> [About this exercise] Your task is to copy the data exactly while leaving out every picture.

> [Supplied records]
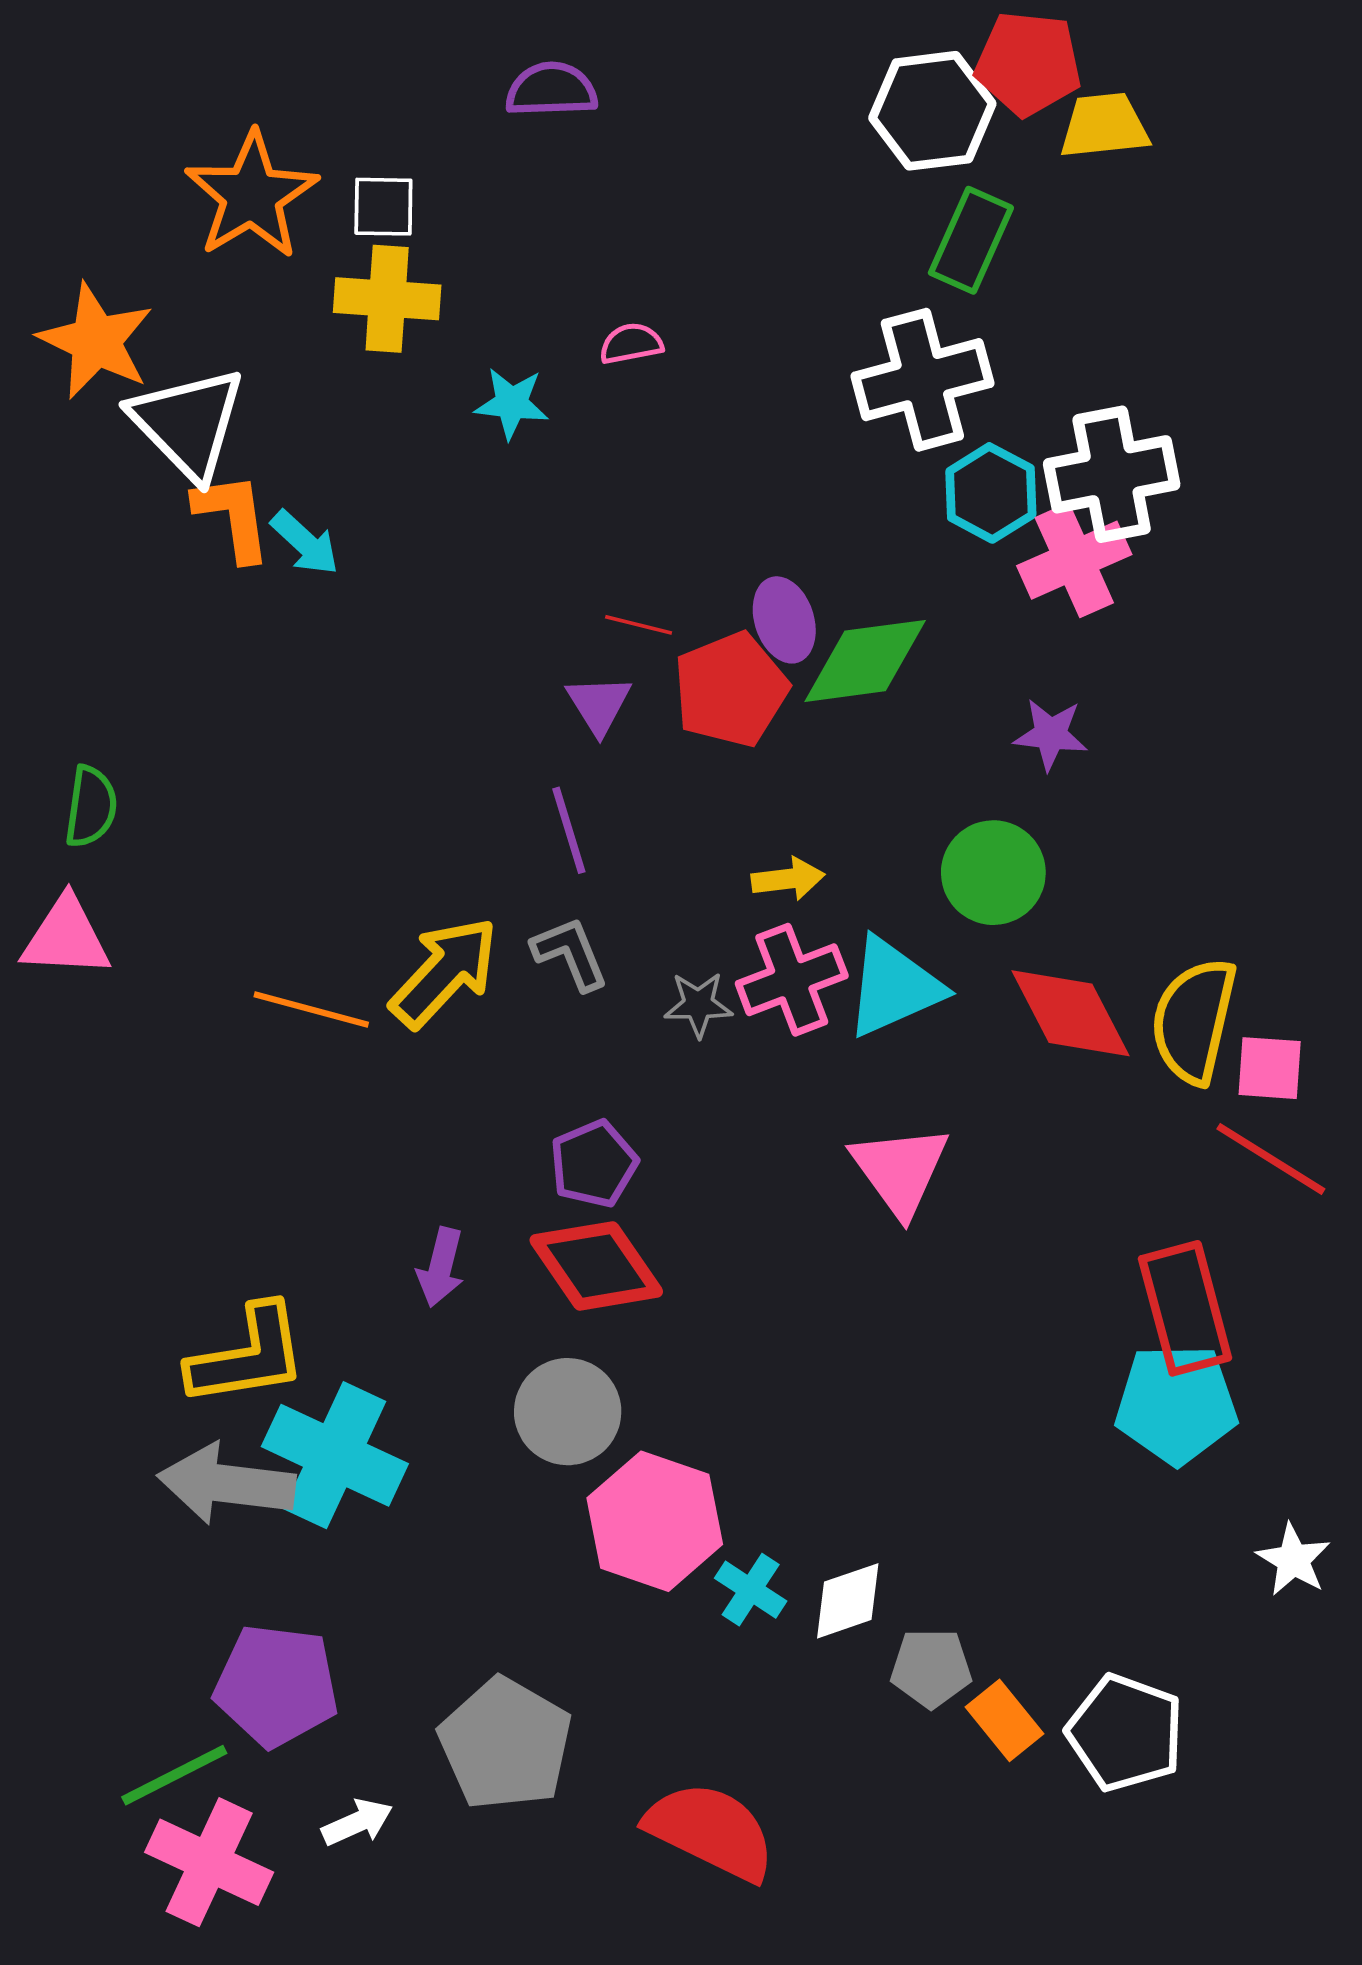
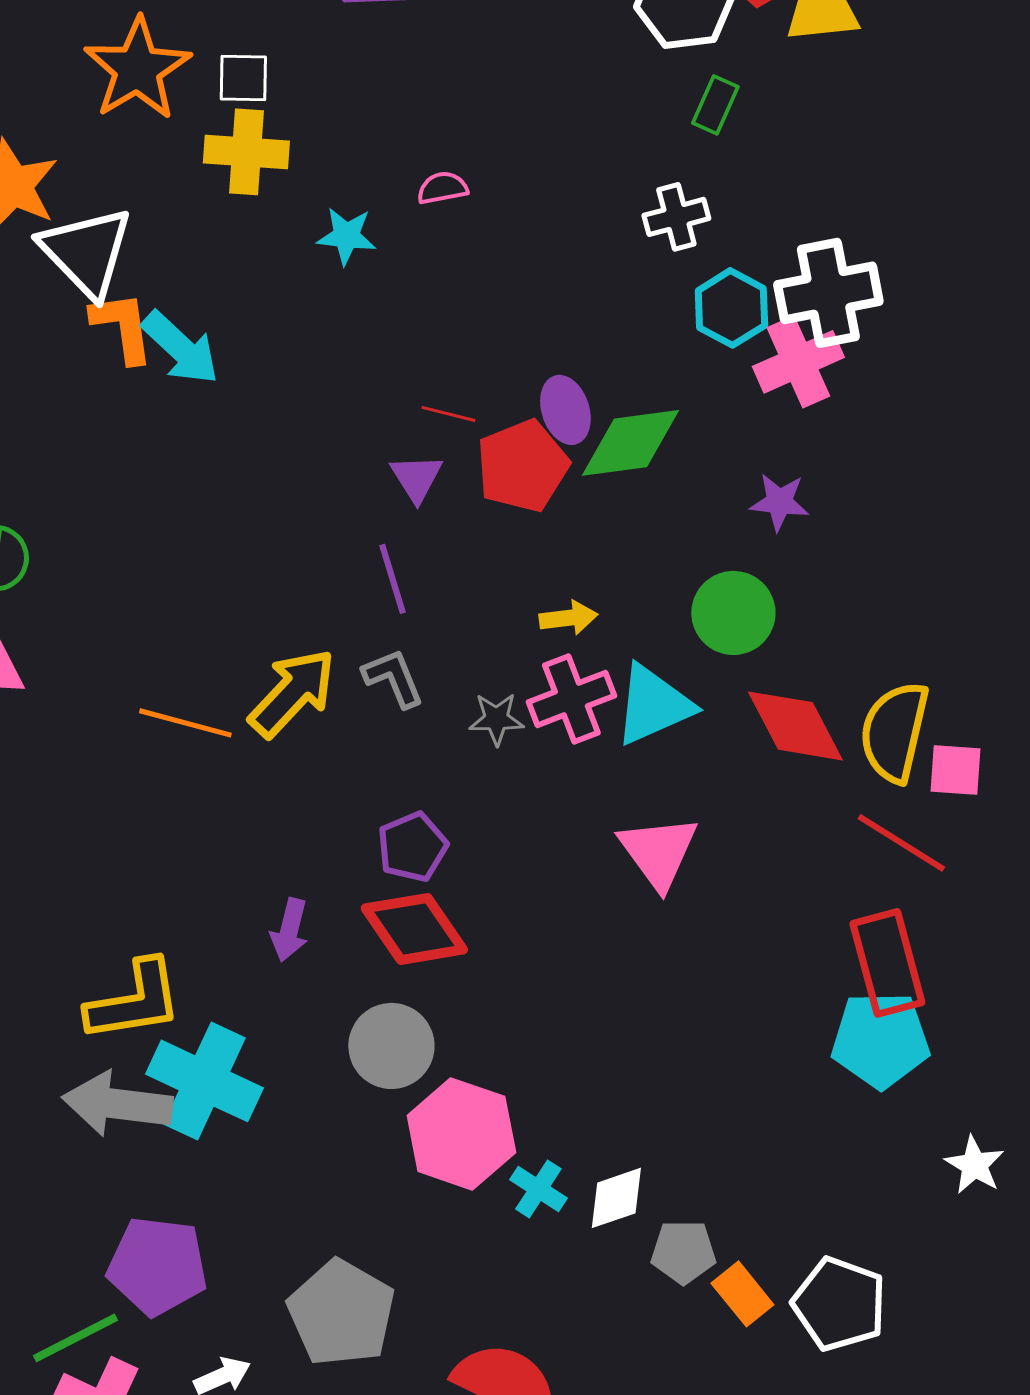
green rectangle: (971, 240) -> (715, 105), size x0.7
white cross: (922, 380) -> (676, 217), size x0.6
cyan arrow: (305, 543) -> (180, 348), size x1.4
red line: (1271, 1159) -> (901, 843), moved

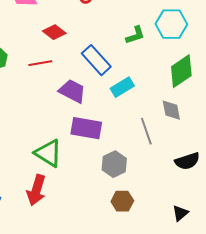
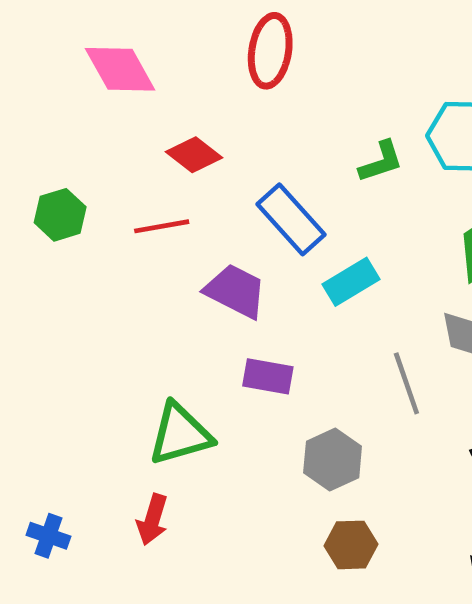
purple rectangle: (86, 128) -> (268, 376), size x0.7
green triangle: (48, 153) -> (180, 434), turned -48
red arrow: (36, 190) -> (152, 520), size x0.7

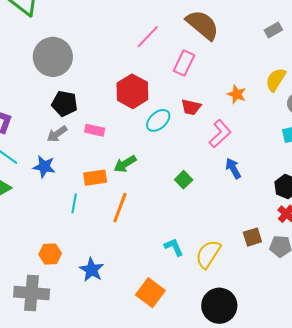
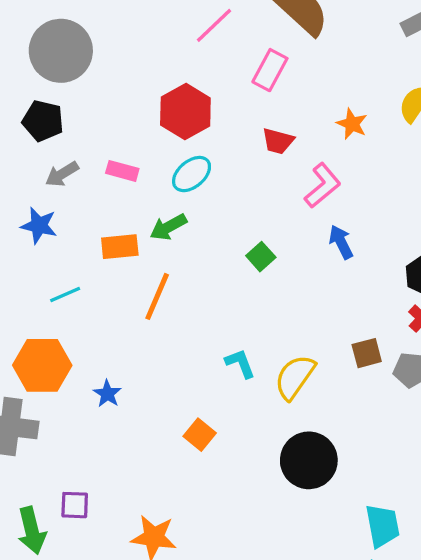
black pentagon: (65, 104) -> (43, 121), moved
cyan ellipse: (158, 120) -> (192, 174), moved
cyan line: (74, 203) -> (65, 295), moved, turned 54
orange hexagon: (50, 254) -> (42, 365), size x1.6
blue star: (92, 270) -> (107, 394), size x0.7
orange square: (150, 293) -> (200, 435), size x0.7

> [Task response]
green rectangle: (971, 240) -> (715, 105), size x0.7
white cross: (922, 380) -> (676, 217), size x0.6
cyan arrow: (305, 543) -> (180, 348), size x1.4
red line: (1271, 1159) -> (901, 843), moved

purple rectangle: (86, 128) -> (268, 376), size x0.7
green triangle: (48, 153) -> (180, 434), turned -48
red arrow: (36, 190) -> (152, 520), size x0.7

black pentagon: (65, 104) -> (43, 121), moved
cyan ellipse: (158, 120) -> (192, 174), moved
cyan line: (74, 203) -> (65, 295), moved, turned 54
orange hexagon: (50, 254) -> (42, 365), size x1.6
blue star: (92, 270) -> (107, 394), size x0.7
orange square: (150, 293) -> (200, 435), size x0.7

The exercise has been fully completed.